§ **Given problem**
Copy out all of the material below, swapping each "screenshot" for "screen capture" and leaving everything else untouched. Omit the pictures.

§ **Exercise materials**
------------------------------------
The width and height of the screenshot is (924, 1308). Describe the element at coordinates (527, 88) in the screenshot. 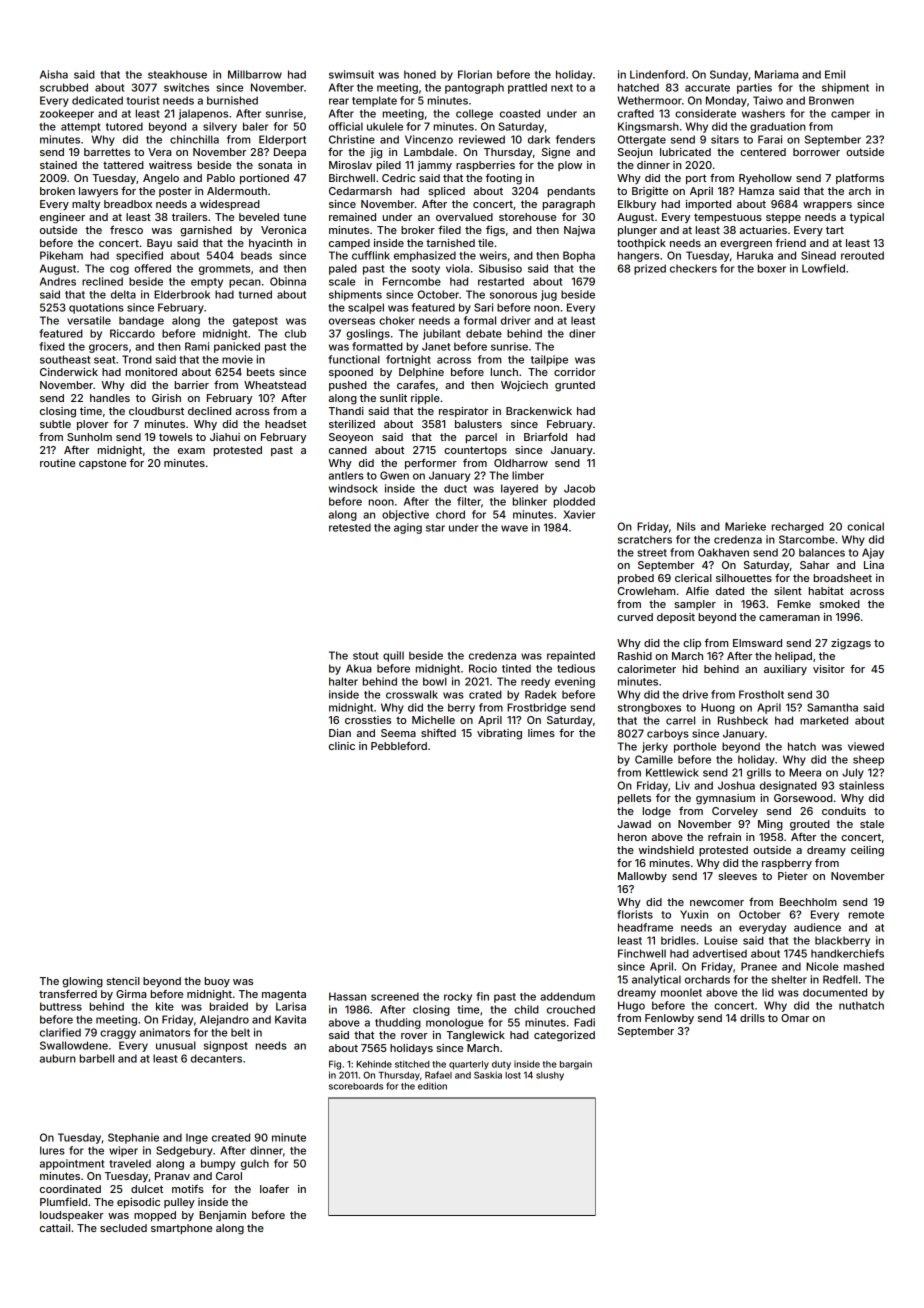

I see `prattled` at that location.
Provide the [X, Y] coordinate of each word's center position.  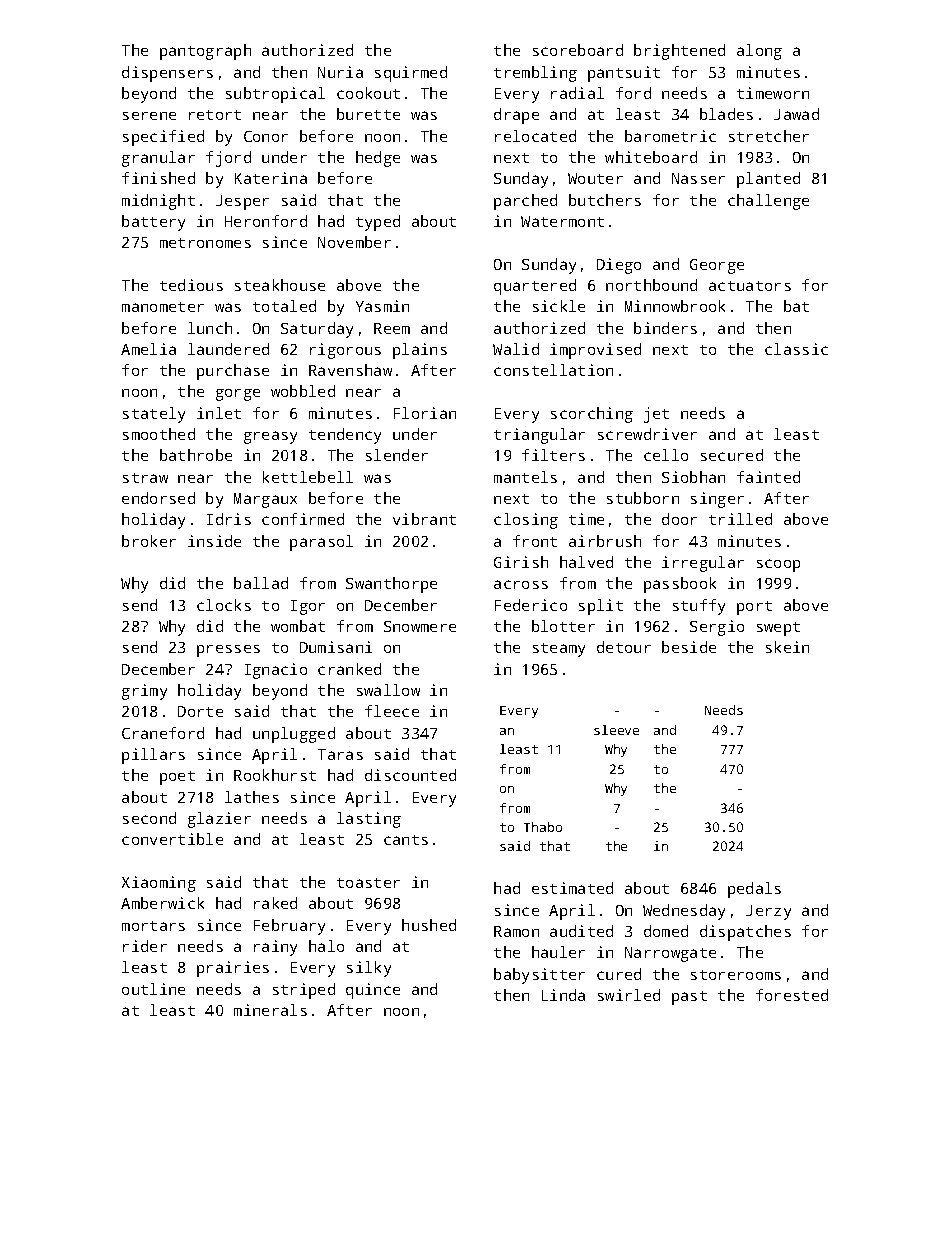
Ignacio [276, 671]
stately [154, 415]
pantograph [205, 52]
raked [275, 903]
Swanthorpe [391, 585]
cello [666, 455]
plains [420, 351]
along [759, 52]
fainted [768, 477]
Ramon [516, 931]
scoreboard [578, 50]
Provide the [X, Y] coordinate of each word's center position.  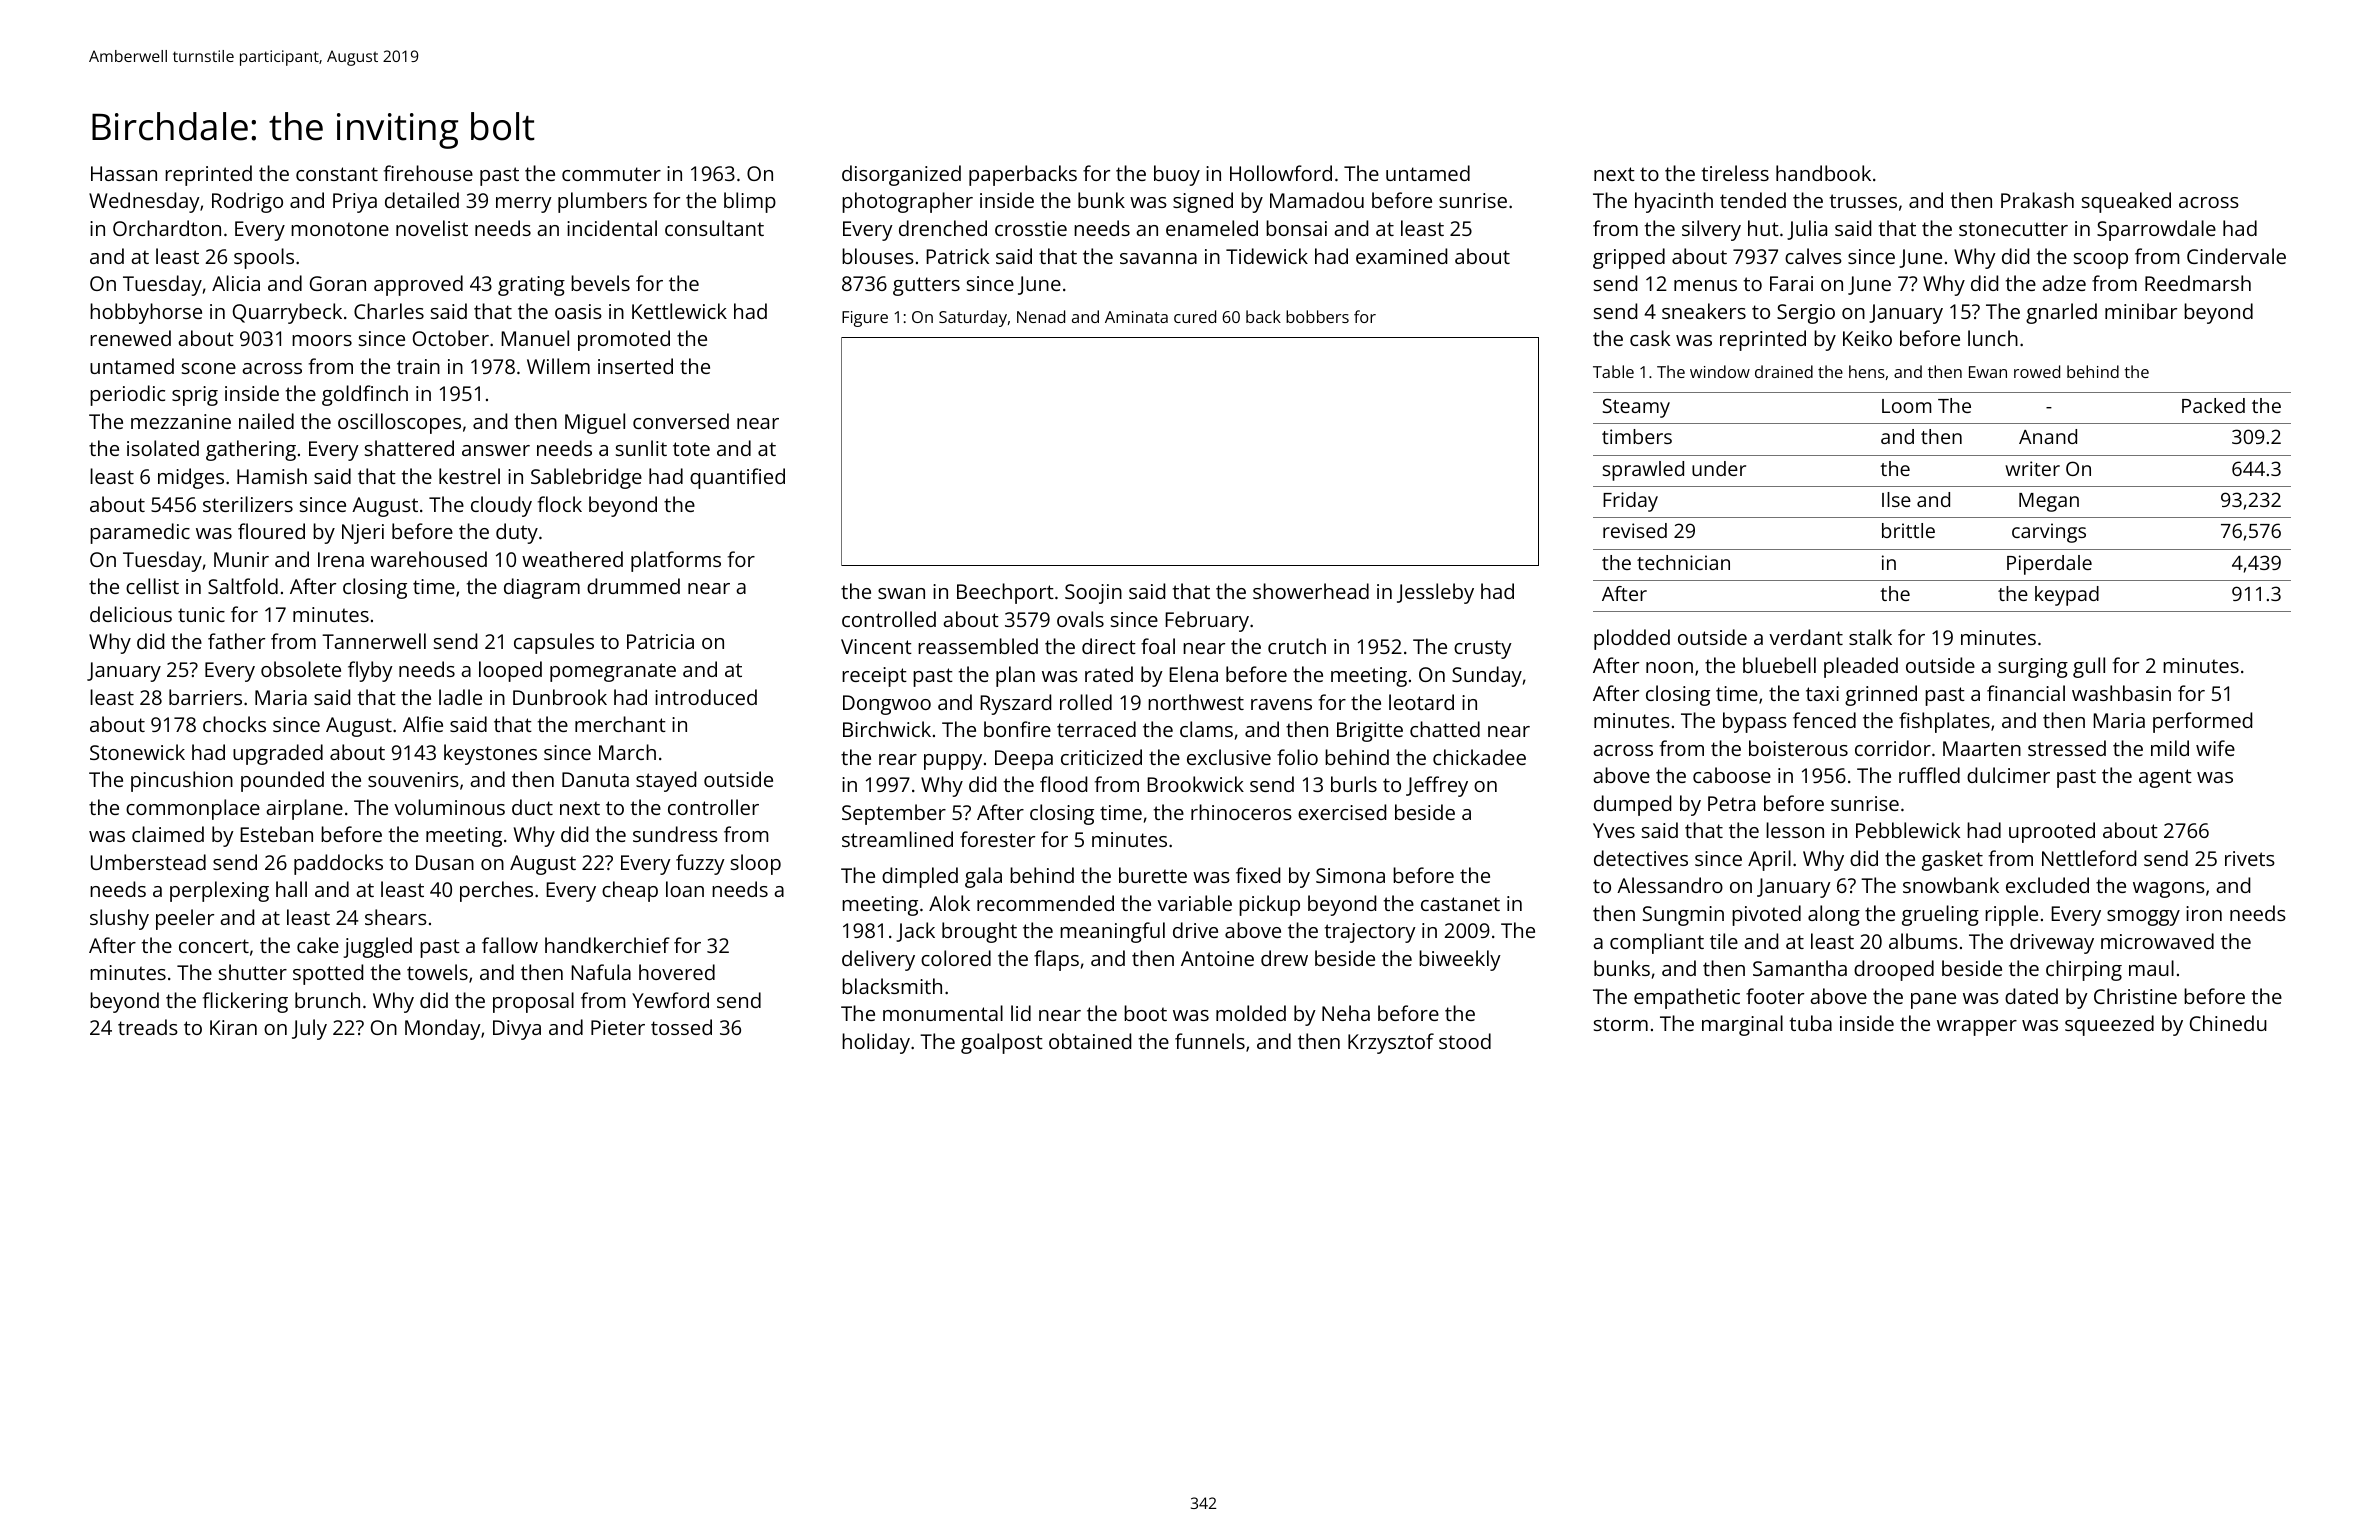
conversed [681, 421]
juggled [377, 947]
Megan [2049, 502]
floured [271, 531]
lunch [1993, 338]
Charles [389, 311]
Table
------------------------------------
§ **Final result**
The width and height of the screen capture is (924, 1308). Describe the element at coordinates (527, 88) in the screen capture. 

I see `prattled` at that location.
Provide the [X, Y] coordinate of each word's center position.  
Ignacio [276, 671]
stately [154, 415]
pantograph [205, 52]
raked [275, 903]
Swanthorpe [391, 585]
cello [666, 455]
plains [420, 351]
along [759, 52]
fainted [768, 477]
Ramon [516, 931]
scoreboard [578, 50]
Provide the [X, Y] coordinate of each word's center position.  
conversed [681, 421]
juggled [377, 947]
Megan [2049, 502]
floured [271, 531]
lunch [1993, 338]
Charles [389, 311]
Table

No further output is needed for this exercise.